Exercise requirements:
Search the entries below for the string "from" and give the number of lines that hold it, nothing else.
(Beginning of Provided entries)
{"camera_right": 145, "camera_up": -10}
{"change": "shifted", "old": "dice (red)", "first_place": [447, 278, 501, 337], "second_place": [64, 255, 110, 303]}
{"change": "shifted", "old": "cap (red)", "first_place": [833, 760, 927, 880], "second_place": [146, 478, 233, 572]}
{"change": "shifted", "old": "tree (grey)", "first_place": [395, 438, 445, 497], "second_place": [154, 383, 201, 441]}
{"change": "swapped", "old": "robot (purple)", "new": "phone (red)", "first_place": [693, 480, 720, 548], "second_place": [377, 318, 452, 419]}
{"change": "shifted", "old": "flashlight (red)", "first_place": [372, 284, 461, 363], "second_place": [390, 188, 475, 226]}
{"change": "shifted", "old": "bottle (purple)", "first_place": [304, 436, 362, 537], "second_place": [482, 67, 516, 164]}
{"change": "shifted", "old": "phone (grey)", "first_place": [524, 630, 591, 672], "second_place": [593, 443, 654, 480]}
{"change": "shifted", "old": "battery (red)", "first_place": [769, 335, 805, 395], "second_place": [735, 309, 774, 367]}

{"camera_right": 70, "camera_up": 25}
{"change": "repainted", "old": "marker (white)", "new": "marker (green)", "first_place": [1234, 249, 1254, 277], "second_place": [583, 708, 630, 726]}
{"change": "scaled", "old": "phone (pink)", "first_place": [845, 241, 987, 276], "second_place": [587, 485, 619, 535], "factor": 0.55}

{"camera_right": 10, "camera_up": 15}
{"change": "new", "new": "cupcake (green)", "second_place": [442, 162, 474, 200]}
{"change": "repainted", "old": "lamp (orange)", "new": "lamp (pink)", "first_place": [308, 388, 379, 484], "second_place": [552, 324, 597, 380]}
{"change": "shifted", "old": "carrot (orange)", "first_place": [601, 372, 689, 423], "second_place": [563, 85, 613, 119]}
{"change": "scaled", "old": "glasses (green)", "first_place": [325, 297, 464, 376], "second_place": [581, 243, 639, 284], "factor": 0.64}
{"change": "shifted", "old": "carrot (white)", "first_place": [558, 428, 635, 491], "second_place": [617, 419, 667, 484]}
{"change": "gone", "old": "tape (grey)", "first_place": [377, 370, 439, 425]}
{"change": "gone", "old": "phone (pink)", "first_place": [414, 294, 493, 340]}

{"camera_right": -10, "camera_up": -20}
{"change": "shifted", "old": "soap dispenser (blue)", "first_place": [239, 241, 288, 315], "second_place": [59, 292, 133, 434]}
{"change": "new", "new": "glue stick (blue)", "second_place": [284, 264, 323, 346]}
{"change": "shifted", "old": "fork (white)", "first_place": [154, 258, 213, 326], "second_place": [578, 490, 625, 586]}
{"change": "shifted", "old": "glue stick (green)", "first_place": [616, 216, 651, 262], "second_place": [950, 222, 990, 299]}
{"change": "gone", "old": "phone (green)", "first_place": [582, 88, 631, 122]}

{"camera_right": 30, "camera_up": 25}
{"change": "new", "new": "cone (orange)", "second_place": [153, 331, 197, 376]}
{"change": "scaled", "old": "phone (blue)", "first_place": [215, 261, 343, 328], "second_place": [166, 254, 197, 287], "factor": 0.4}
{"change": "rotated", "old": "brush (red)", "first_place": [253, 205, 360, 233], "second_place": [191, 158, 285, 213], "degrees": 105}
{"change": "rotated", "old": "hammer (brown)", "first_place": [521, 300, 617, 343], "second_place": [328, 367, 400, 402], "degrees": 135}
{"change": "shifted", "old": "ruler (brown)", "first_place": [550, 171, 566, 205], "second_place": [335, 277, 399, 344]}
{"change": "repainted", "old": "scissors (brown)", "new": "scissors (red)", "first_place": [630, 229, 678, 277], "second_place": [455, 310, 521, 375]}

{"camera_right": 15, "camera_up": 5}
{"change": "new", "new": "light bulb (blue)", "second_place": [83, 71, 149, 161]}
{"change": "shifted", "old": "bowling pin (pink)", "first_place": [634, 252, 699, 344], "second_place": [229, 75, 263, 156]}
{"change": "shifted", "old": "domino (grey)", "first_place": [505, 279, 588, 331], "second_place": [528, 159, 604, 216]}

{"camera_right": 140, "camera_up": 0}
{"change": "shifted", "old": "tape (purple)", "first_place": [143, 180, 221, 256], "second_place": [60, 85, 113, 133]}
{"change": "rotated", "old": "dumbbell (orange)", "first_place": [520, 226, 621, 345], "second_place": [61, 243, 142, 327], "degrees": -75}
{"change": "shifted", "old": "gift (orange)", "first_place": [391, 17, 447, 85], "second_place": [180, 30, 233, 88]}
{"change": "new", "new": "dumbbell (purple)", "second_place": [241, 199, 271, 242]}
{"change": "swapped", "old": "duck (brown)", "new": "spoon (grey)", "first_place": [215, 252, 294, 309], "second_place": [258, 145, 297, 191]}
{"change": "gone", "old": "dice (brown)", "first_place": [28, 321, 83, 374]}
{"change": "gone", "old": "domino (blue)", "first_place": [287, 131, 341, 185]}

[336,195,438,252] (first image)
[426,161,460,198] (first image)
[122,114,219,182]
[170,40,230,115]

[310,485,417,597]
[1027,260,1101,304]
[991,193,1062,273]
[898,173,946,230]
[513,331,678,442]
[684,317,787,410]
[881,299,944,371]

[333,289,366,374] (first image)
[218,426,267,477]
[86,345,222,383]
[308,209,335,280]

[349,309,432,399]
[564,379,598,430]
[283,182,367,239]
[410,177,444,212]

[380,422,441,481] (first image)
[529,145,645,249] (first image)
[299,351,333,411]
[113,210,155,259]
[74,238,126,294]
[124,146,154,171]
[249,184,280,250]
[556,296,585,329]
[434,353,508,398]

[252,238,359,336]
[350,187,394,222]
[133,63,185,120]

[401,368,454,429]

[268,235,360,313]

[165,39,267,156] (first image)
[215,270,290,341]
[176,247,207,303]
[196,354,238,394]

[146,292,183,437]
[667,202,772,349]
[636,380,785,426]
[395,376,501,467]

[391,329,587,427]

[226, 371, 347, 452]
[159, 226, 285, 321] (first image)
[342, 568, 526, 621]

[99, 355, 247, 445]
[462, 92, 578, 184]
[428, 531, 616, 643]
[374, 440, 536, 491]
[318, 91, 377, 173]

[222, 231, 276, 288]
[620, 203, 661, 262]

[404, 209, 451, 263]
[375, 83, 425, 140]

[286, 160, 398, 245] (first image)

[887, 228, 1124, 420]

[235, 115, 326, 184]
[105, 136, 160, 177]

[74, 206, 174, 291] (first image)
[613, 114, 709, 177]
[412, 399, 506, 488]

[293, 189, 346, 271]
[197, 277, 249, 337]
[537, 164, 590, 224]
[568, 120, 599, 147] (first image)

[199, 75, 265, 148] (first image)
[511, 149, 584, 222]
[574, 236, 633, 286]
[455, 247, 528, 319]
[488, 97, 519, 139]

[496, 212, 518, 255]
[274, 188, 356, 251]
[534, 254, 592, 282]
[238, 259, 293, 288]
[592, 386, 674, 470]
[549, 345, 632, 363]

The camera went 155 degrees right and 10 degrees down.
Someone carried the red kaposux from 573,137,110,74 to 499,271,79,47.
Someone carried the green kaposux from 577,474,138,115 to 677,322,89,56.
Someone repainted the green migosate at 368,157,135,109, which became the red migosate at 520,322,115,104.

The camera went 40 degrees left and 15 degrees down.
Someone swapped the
(End of Provided entries)
The answer:
2